Exercise requirements: All of the data must be output exactly, with every picture left out.

Collected data:
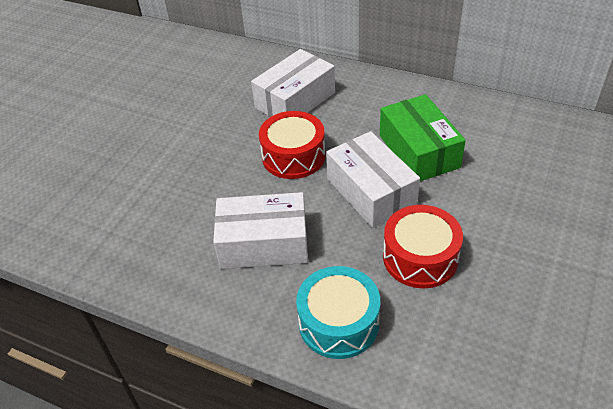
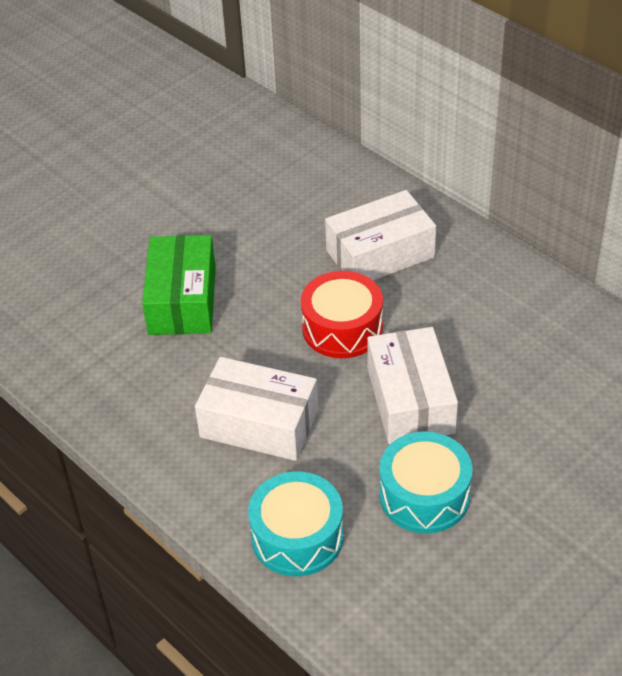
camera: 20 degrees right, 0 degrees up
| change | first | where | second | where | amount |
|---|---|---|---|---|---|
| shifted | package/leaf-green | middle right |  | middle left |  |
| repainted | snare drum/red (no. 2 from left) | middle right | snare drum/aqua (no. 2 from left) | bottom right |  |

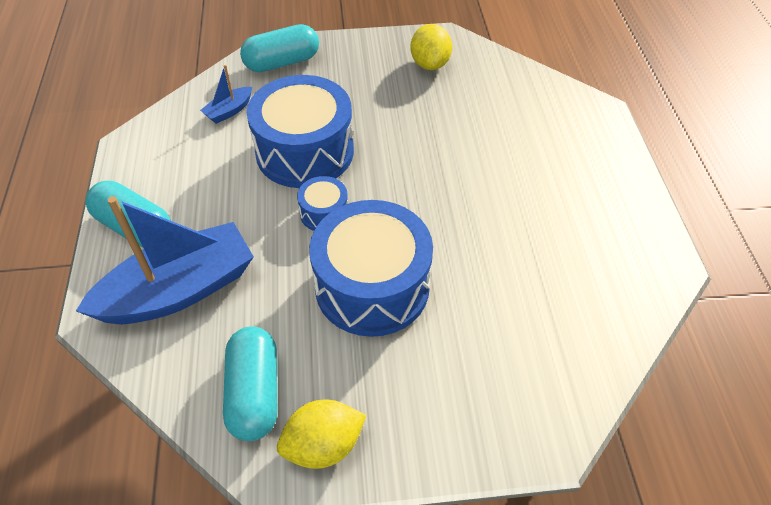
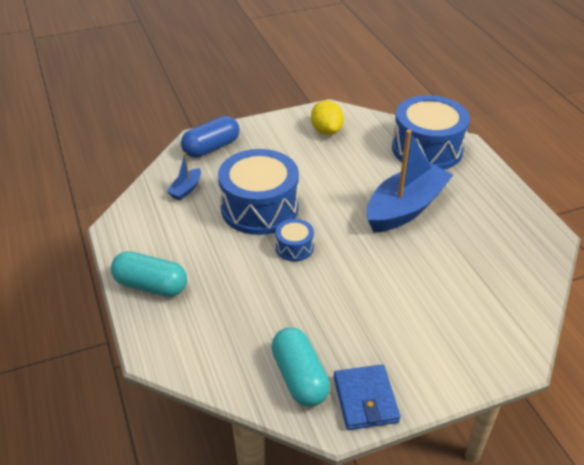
camera: 15 degrees left, 10 degrees down
| change | first | where | second | where | amount |
|---|---|---|---|---|---|
| shifted | toy boat/cobalt (no. 1 from left in the first image) | middle left | toy boat/cobalt (no. 2 from left) | middle right |  |
| repainted | pill/aqua (no. 3 from left) | top centre | pill/cobalt | top centre |  |
| swapped | toy lemon/bright yellow (no. 1 from left) | bottom centre | card wallet/cobalt | bottom centre |  |
| shifted | snare drum/cobalt (no. 3 from left) | centre |  | top right |  |

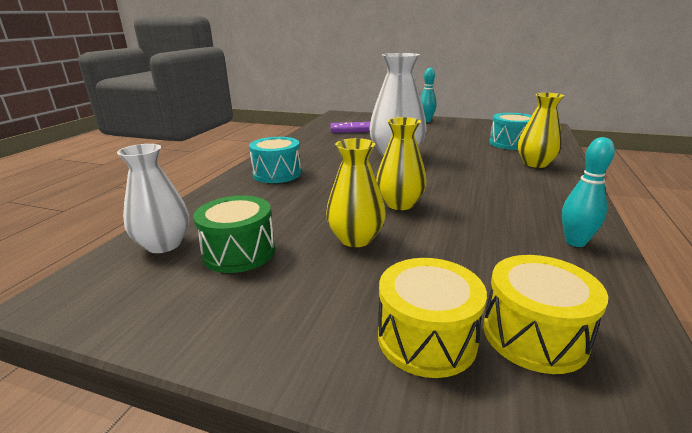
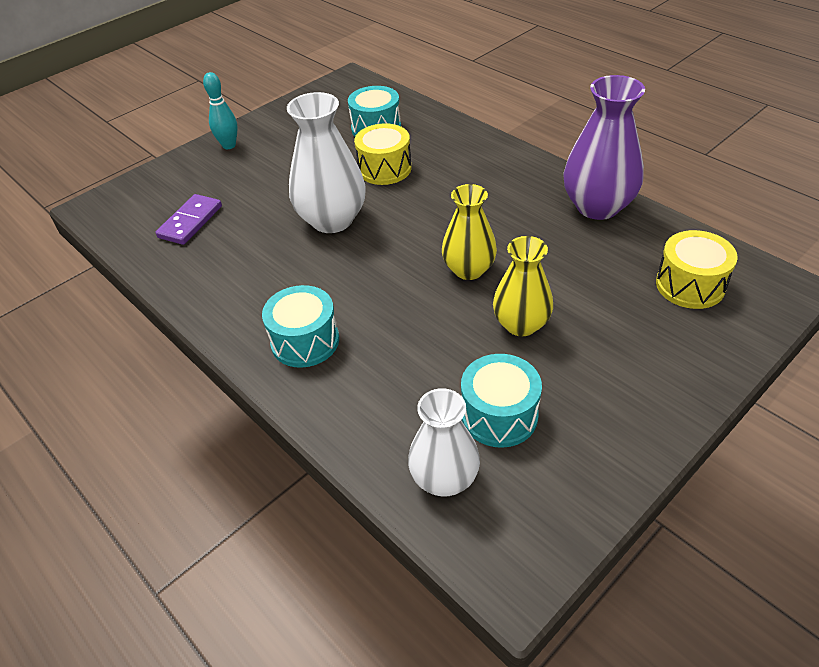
camera: 60 degrees left, 20 degrees up
| change | first | where | second | where | amount |
|---|---|---|---|---|---|
| repainted | snare drum/leaf-green | centre | snare drum/aqua (no. 3 from left) | centre |  |
| shifted | snare drum/bright yellow (no. 1 from left) | bottom centre |  | top centre |  |
| gone | flower vase/bright yellow (no. 3 from left) | top right |  |  |  |
| swapped | bowling pin/aqua (no. 2 from left) | middle right | flower vase/violet | top right |  |

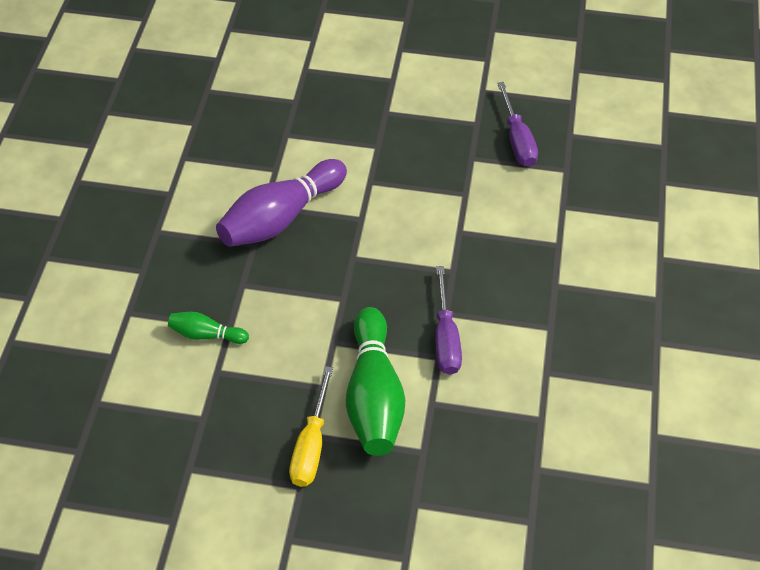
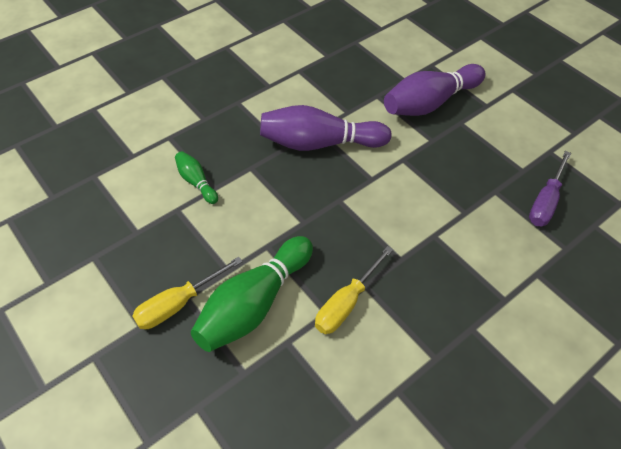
camera: 40 degrees right, 0 degrees up
| change | first | where | second | where | amount |
|---|---|---|---|---|---|
| repainted | flat screwdriver/violet (no. 1 from left) | centre | flat screwdriver/bright yellow (no. 2 from left) | centre |  |
| new |  |  | bowling pin/violet (no. 2 from left) | top right |  |

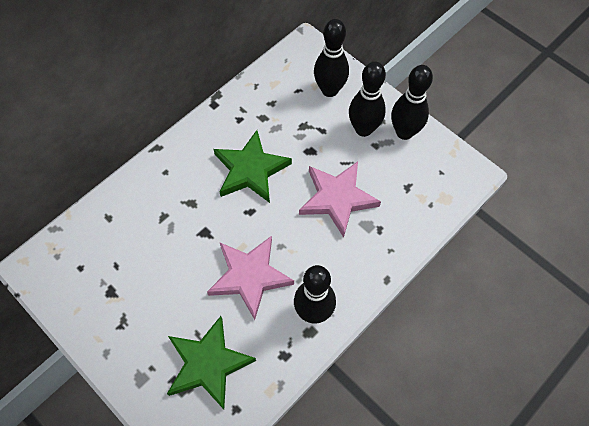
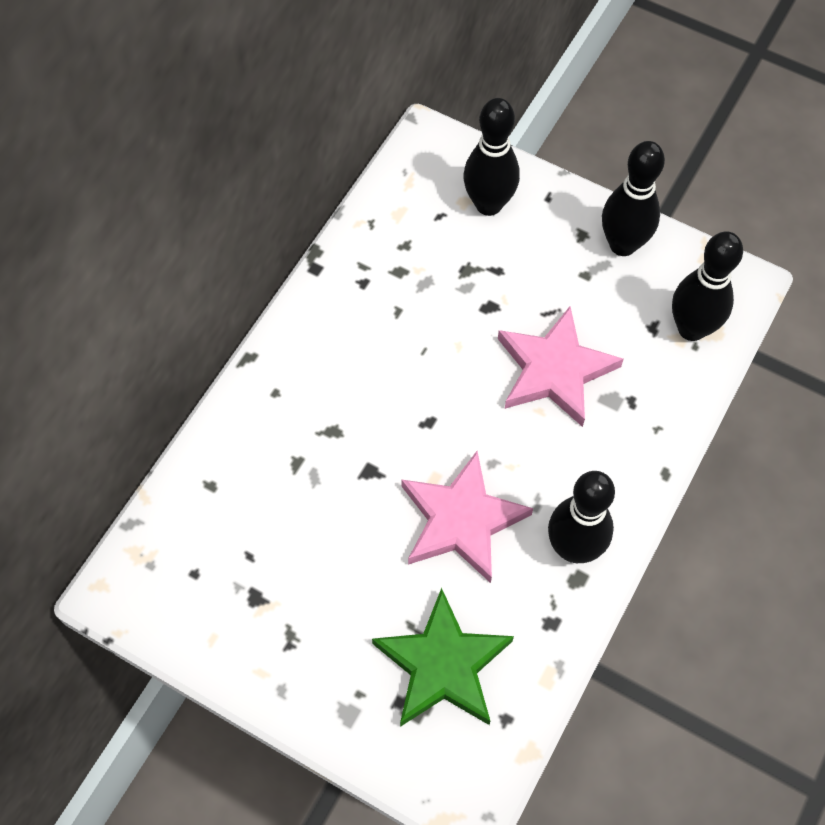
camera: 15 degrees left, 0 degrees up
| change | first | where | second | where | amount |
|---|---|---|---|---|---|
| gone | star/leaf-green (no. 2 from left) | centre |  |  |  |
| shifted | bowling pin/black (no. 3 from left in the first image) | top centre | bowling pin/black (no. 4 from left) | middle right |  |

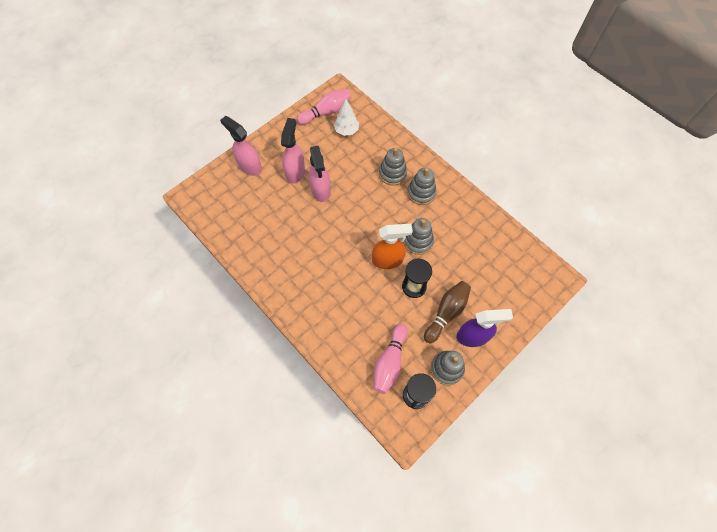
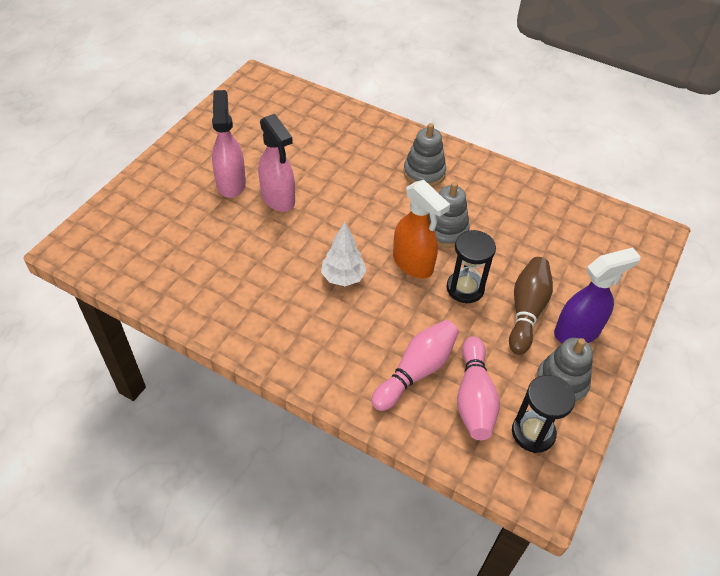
camera: 20 degrees left, 15 degrees down
| change | first | where | second | where | amount |
|---|---|---|---|---|---|
| gone | spray bottle/rosy (no. 1 from left) | top centre |  |  |  |
| shifted | bowling pin/rosy (no. 1 from left) | top centre |  | centre |  |
| shifted | toy tree/pure white | top centre |  | centre |  |
| rotated | spray bottle/orange-coloured | centre |  | centre | 75 degrees clockwise |
| gone | stacking rings/grey (no. 1 from left) | top centre |  |  |  |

Result of the task:
camera: 20 degrees right, 0 degrees up
| change | first | where | second | where | amount |
|---|---|---|---|---|---|
| shifted | package/leaf-green | middle right |  | middle left |  |
| repainted | snare drum/red (no. 2 from left) | middle right | snare drum/aqua (no. 2 from left) | bottom right |  |

camera: 15 degrees left, 10 degrees down
| change | first | where | second | where | amount |
|---|---|---|---|---|---|
| shifted | toy boat/cobalt (no. 1 from left in the first image) | middle left | toy boat/cobalt (no. 2 from left) | middle right |  |
| repainted | pill/aqua (no. 3 from left) | top centre | pill/cobalt | top centre |  |
| swapped | toy lemon/bright yellow (no. 1 from left) | bottom centre | card wallet/cobalt | bottom centre |  |
| shifted | snare drum/cobalt (no. 3 from left) | centre |  | top right |  |

camera: 60 degrees left, 20 degrees up
| change | first | where | second | where | amount |
|---|---|---|---|---|---|
| repainted | snare drum/leaf-green | centre | snare drum/aqua (no. 3 from left) | centre |  |
| shifted | snare drum/bright yellow (no. 1 from left) | bottom centre |  | top centre |  |
| gone | flower vase/bright yellow (no. 3 from left) | top right |  |  |  |
| swapped | bowling pin/aqua (no. 2 from left) | middle right | flower vase/violet | top right |  |

camera: 40 degrees right, 0 degrees up
| change | first | where | second | where | amount |
|---|---|---|---|---|---|
| repainted | flat screwdriver/violet (no. 1 from left) | centre | flat screwdriver/bright yellow (no. 2 from left) | centre |  |
| new |  |  | bowling pin/violet (no. 2 from left) | top right |  |

camera: 15 degrees left, 0 degrees up
| change | first | where | second | where | amount |
|---|---|---|---|---|---|
| gone | star/leaf-green (no. 2 from left) | centre |  |  |  |
| shifted | bowling pin/black (no. 3 from left in the first image) | top centre | bowling pin/black (no. 4 from left) | middle right |  |

camera: 20 degrees left, 15 degrees down
| change | first | where | second | where | amount |
|---|---|---|---|---|---|
| gone | spray bottle/rosy (no. 1 from left) | top centre |  |  |  |
| shifted | bowling pin/rosy (no. 1 from left) | top centre |  | centre |  |
| shifted | toy tree/pure white | top centre |  | centre |  |
| rotated | spray bottle/orange-coloured | centre |  | centre | 75 degrees clockwise |
| gone | stacking rings/grey (no. 1 from left) | top centre |  |  |  |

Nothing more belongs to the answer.